*Assignment*.
Please repeat the records exactly from their first line, finishing at the line containing "window: (73, 227) -> (121, 278), width x0.68" and including it.

--- Records for the task ---

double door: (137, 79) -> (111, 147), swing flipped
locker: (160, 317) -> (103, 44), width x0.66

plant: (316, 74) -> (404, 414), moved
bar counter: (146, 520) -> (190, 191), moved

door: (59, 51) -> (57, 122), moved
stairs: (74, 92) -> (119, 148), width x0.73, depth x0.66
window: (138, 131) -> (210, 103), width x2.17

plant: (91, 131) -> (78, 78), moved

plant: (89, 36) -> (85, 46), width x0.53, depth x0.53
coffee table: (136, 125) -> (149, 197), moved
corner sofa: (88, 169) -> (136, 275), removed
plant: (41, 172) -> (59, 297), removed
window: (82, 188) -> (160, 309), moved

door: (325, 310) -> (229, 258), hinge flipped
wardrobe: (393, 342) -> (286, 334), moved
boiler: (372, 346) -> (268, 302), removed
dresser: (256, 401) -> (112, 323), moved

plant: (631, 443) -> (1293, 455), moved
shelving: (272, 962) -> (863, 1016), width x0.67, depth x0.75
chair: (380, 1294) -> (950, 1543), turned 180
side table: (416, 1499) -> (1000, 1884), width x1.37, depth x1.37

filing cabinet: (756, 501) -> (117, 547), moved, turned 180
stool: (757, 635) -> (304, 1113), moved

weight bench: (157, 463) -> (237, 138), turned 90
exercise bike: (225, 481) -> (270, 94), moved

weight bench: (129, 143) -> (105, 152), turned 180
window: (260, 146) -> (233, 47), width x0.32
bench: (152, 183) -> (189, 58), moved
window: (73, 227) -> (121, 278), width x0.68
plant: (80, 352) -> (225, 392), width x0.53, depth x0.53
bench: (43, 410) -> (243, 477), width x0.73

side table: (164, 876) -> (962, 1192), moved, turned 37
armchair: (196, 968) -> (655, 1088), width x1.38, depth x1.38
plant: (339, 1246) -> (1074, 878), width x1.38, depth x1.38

---

*Result of the exercise*.
double door: (137, 79) -> (111, 147), swing flipped
locker: (160, 317) -> (103, 44), width x0.66

plant: (316, 74) -> (404, 414), moved
bar counter: (146, 520) -> (190, 191), moved

door: (59, 51) -> (57, 122), moved
stairs: (74, 92) -> (119, 148), width x0.73, depth x0.66
window: (138, 131) -> (210, 103), width x2.17

plant: (91, 131) -> (78, 78), moved

plant: (89, 36) -> (85, 46), width x0.53, depth x0.53
coffee table: (136, 125) -> (149, 197), moved
corner sofa: (88, 169) -> (136, 275), removed
plant: (41, 172) -> (59, 297), removed
window: (82, 188) -> (160, 309), moved

door: (325, 310) -> (229, 258), hinge flipped
wardrobe: (393, 342) -> (286, 334), moved
boiler: (372, 346) -> (268, 302), removed
dresser: (256, 401) -> (112, 323), moved

plant: (631, 443) -> (1293, 455), moved
shelving: (272, 962) -> (863, 1016), width x0.67, depth x0.75
chair: (380, 1294) -> (950, 1543), turned 180
side table: (416, 1499) -> (1000, 1884), width x1.37, depth x1.37

filing cabinet: (756, 501) -> (117, 547), moved, turned 180
stool: (757, 635) -> (304, 1113), moved

weight bench: (157, 463) -> (237, 138), turned 90
exercise bike: (225, 481) -> (270, 94), moved

weight bench: (129, 143) -> (105, 152), turned 180
window: (260, 146) -> (233, 47), width x0.32
bench: (152, 183) -> (189, 58), moved
window: (73, 227) -> (121, 278), width x0.68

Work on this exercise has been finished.